**Task prompt**
Nothing but a verbatim copy of the data, minus the images, should be returned.

**Given information**
▼

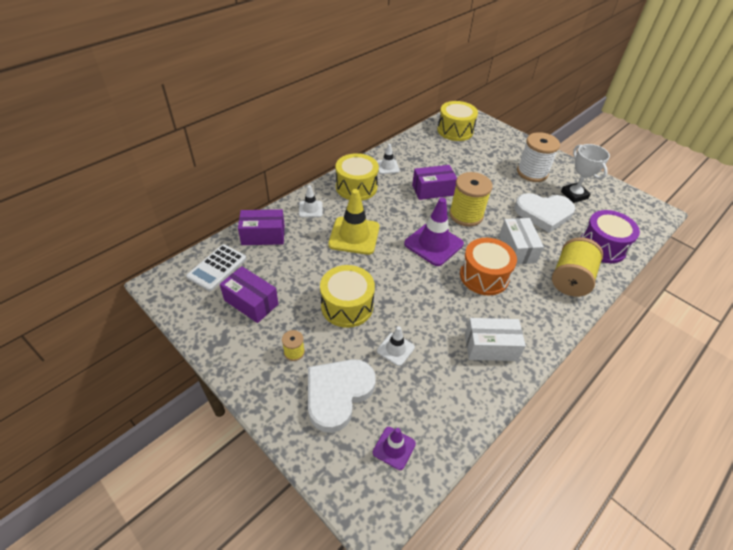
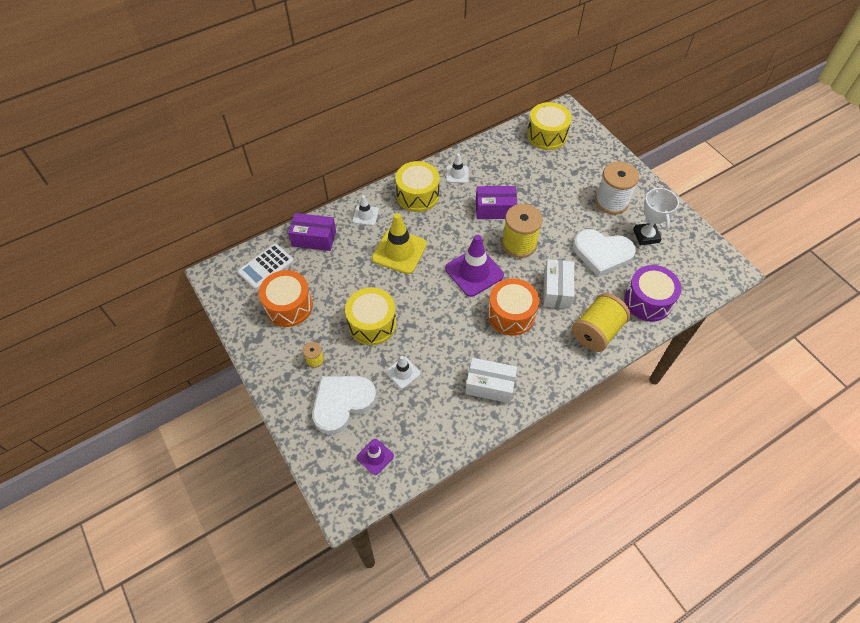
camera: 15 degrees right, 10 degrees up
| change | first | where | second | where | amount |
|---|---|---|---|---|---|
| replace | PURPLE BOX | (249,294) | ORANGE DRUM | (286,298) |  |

▲

**Solution for this problem**
camera: 15 degrees right, 10 degrees up
| change | first | where | second | where | amount |
|---|---|---|---|---|---|
| replace | PURPLE BOX | (249,294) | ORANGE DRUM | (286,298) |  |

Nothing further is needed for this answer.